### Work order
Exclude the pictures and repeat all of the data exactly.

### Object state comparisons
****
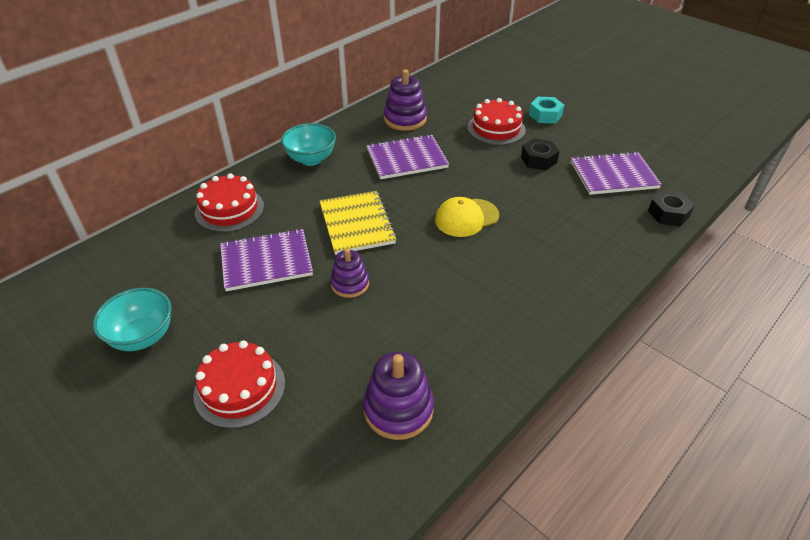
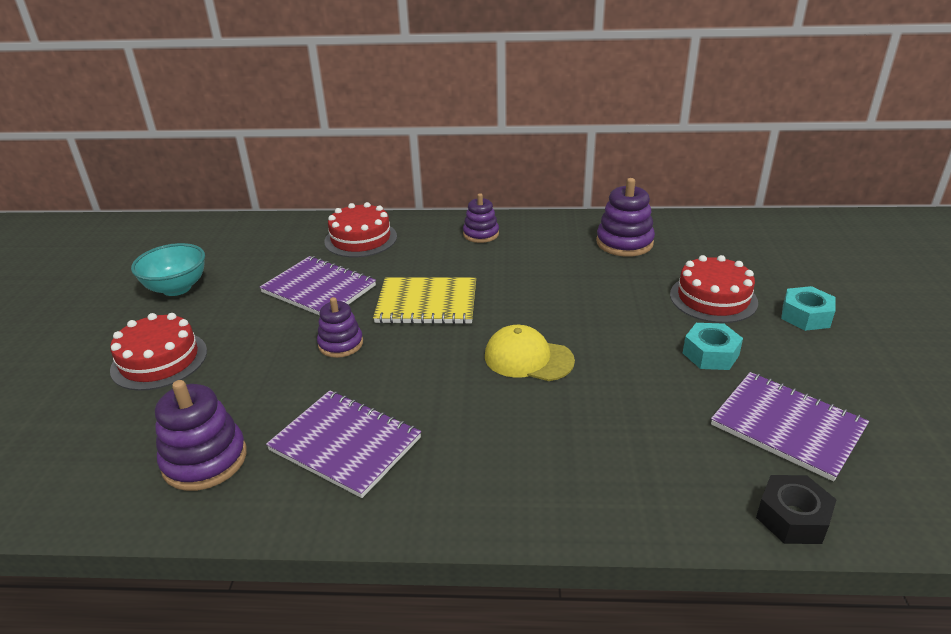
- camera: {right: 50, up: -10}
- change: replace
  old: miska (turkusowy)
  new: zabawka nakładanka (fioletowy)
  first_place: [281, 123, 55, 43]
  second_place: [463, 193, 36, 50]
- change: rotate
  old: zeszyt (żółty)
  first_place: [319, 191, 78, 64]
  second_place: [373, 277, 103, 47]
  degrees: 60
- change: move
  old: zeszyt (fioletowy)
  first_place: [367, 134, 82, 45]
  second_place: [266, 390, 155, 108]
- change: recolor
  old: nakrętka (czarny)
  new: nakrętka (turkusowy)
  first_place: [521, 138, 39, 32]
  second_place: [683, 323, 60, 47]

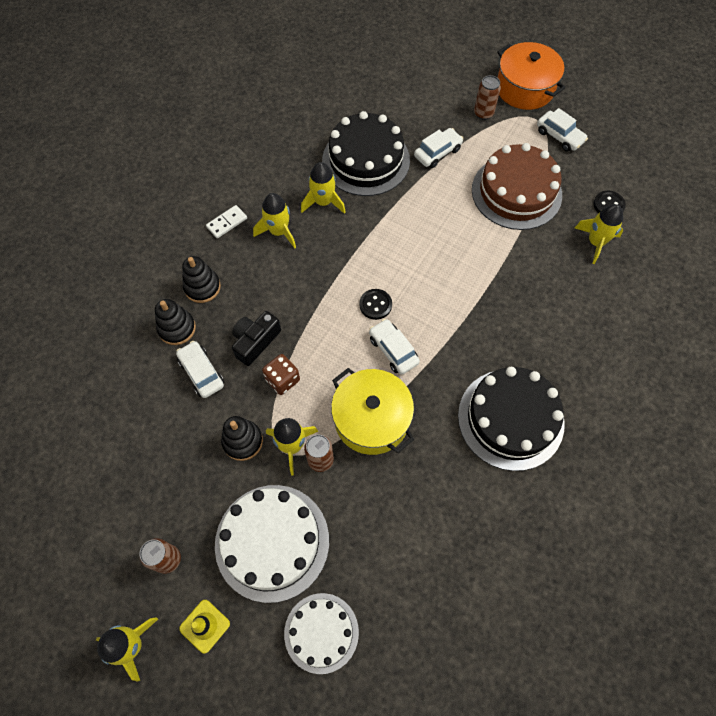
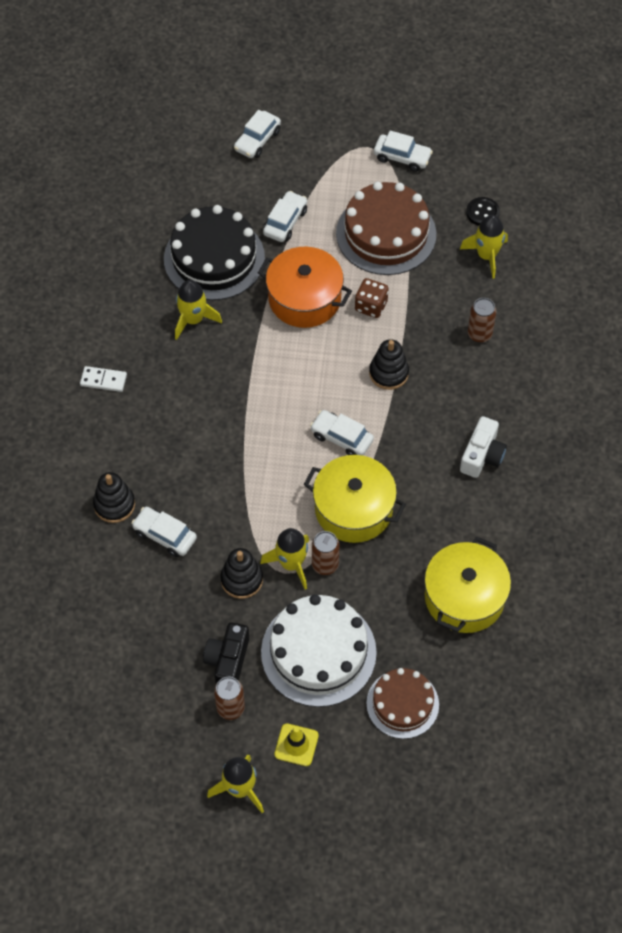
- camera: {right: -25, up: -5}
- change: move
  old: zabawka nakładanka (czarny)
  first_place: [182, 256, 39, 47]
  second_place: [369, 339, 40, 51]
- change: rotate
  old: kostka domina (biały)
  first_place: [206, 205, 41, 33]
  second_place: [80, 366, 47, 26]
  degrees: 75
- change: move
  old: aparat fotograficzny (czarny)
  first_place: [232, 311, 49, 55]
  second_place: [203, 622, 46, 62]
- change: delete
  old: rakieta (żółty)
  first_place: [253, 193, 43, 56]
- change: move
  old: kostka do gry (brązowy)
  first_place: [262, 354, 38, 41]
  second_place: [355, 278, 34, 40]
- change: recolor
  old: tort (biały)
  new: tort (brązowy)
  first_place: [284, 593, 75, 81]
  second_place: [366, 668, 73, 71]
- change: delete
  old: guzik (czarny)
  first_place: [359, 289, 33, 31]
- change: replace
  old: tort (czarny)
  new: aparat fotograficzny (biały)
  first_place: [458, 367, 107, 104]
  second_place: [460, 416, 47, 62]
- change: move
  old: puszka (brązowy)
  first_place: [474, 75, 27, 45]
  second_place: [468, 298, 28, 45]
- change: move
  old: garnek (pomarańczowy)
  first_place: [497, 42, 68, 68]
  second_place: [258, 247, 94, 81]
- change: insert
  new: samochód (biały)
  second_place: [234, 110, 47, 48]
- change: insert
  new: garnek (żółty)
  second_place: [424, 537, 87, 96]

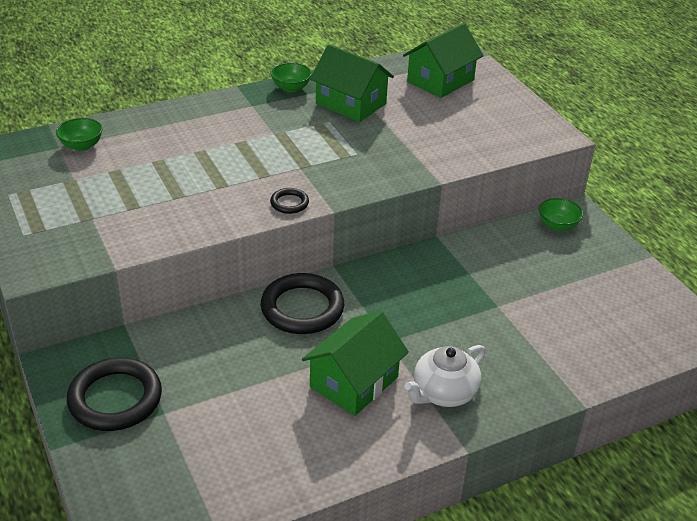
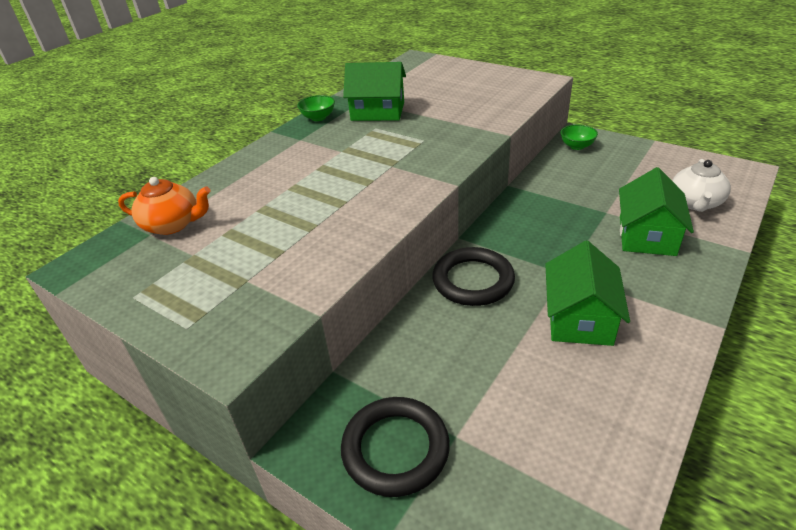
- camera: {right: -25, up: 0}
- change: replace
  old: miska (zielony)
  new: imbryk (pomarańczowy)
  first_place: [56, 118, 47, 33]
  second_place: [118, 177, 92, 58]
- change: delete
  old: pierścień (czarny)
  first_place: [270, 188, 39, 26]
- change: move
  old: domek (zielony)
  first_place: [403, 23, 81, 75]
  second_place: [619, 167, 75, 89]
- change: move
  old: imbryk (biały)
  first_place: [404, 345, 81, 62]
  second_place: [672, 159, 59, 53]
****
### Output below
- camera: {right: 50, up: -10}
- change: replace
  old: miska (turkusowy)
  new: zabawka nakładanka (fioletowy)
  first_place: [281, 123, 55, 43]
  second_place: [463, 193, 36, 50]
- change: rotate
  old: zeszyt (żółty)
  first_place: [319, 191, 78, 64]
  second_place: [373, 277, 103, 47]
  degrees: 60
- change: move
  old: zeszyt (fioletowy)
  first_place: [367, 134, 82, 45]
  second_place: [266, 390, 155, 108]
- change: recolor
  old: nakrętka (czarny)
  new: nakrętka (turkusowy)
  first_place: [521, 138, 39, 32]
  second_place: [683, 323, 60, 47]

- camera: {right: -25, up: -5}
- change: move
  old: zabawka nakładanka (czarny)
  first_place: [182, 256, 39, 47]
  second_place: [369, 339, 40, 51]
- change: rotate
  old: kostka domina (biały)
  first_place: [206, 205, 41, 33]
  second_place: [80, 366, 47, 26]
  degrees: 75
- change: move
  old: aparat fotograficzny (czarny)
  first_place: [232, 311, 49, 55]
  second_place: [203, 622, 46, 62]
- change: delete
  old: rakieta (żółty)
  first_place: [253, 193, 43, 56]
- change: move
  old: kostka do gry (brązowy)
  first_place: [262, 354, 38, 41]
  second_place: [355, 278, 34, 40]
- change: recolor
  old: tort (biały)
  new: tort (brązowy)
  first_place: [284, 593, 75, 81]
  second_place: [366, 668, 73, 71]
- change: delete
  old: guzik (czarny)
  first_place: [359, 289, 33, 31]
- change: replace
  old: tort (czarny)
  new: aparat fotograficzny (biały)
  first_place: [458, 367, 107, 104]
  second_place: [460, 416, 47, 62]
- change: move
  old: puszka (brązowy)
  first_place: [474, 75, 27, 45]
  second_place: [468, 298, 28, 45]
- change: move
  old: garnek (pomarańczowy)
  first_place: [497, 42, 68, 68]
  second_place: [258, 247, 94, 81]
- change: insert
  new: samochód (biały)
  second_place: [234, 110, 47, 48]
- change: insert
  new: garnek (żółty)
  second_place: [424, 537, 87, 96]

- camera: {right: -25, up: 0}
- change: replace
  old: miska (zielony)
  new: imbryk (pomarańczowy)
  first_place: [56, 118, 47, 33]
  second_place: [118, 177, 92, 58]
- change: delete
  old: pierścień (czarny)
  first_place: [270, 188, 39, 26]
- change: move
  old: domek (zielony)
  first_place: [403, 23, 81, 75]
  second_place: [619, 167, 75, 89]
- change: move
  old: imbryk (biały)
  first_place: [404, 345, 81, 62]
  second_place: [672, 159, 59, 53]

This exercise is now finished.